### [WHAT THE TASK ASKS]
In the listing that follows, the lines starting at the one containing "IC1 pin IN+: OUT -> none" and ending at the one containing "R4: 36k (VC, VS) -> 36k (VB, VS)" are to be returned exactly, both boundary lines included, and no others.

### [RECORD SET]
◇ ◇ ◇ ◇ ◇ ◇ ◇
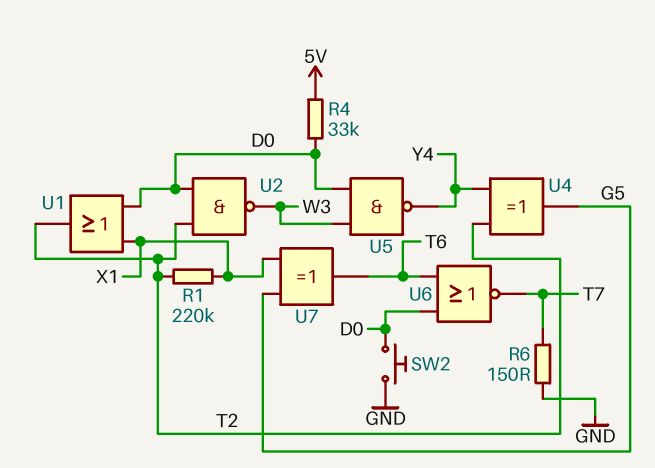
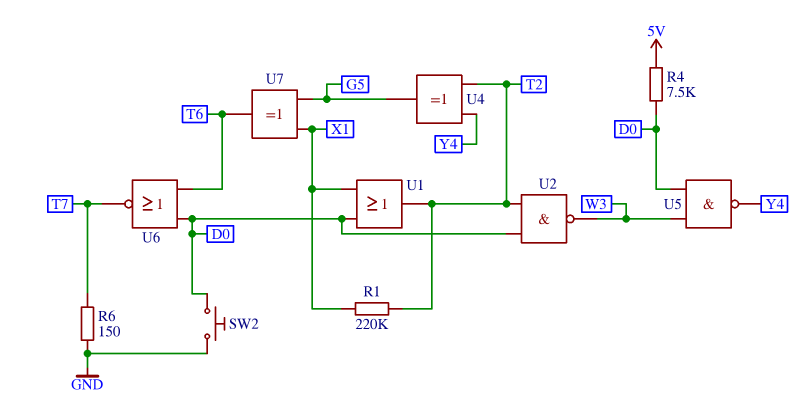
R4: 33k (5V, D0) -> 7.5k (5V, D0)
◇ ◇ ◇ ◇ ◇ ◇ ◇
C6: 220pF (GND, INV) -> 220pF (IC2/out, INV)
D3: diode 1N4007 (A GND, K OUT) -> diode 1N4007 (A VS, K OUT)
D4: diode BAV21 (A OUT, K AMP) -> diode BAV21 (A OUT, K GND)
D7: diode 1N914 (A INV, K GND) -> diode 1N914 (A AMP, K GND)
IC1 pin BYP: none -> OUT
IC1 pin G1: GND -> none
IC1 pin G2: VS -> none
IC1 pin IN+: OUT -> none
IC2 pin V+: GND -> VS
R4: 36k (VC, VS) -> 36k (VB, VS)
◇ ◇ ◇ ◇ ◇ ◇ ◇
### [WRITTEN SOLUTION]
IC1 pin IN+: OUT -> none
IC2 pin V+: GND -> VS
R4: 36k (VC, VS) -> 36k (VB, VS)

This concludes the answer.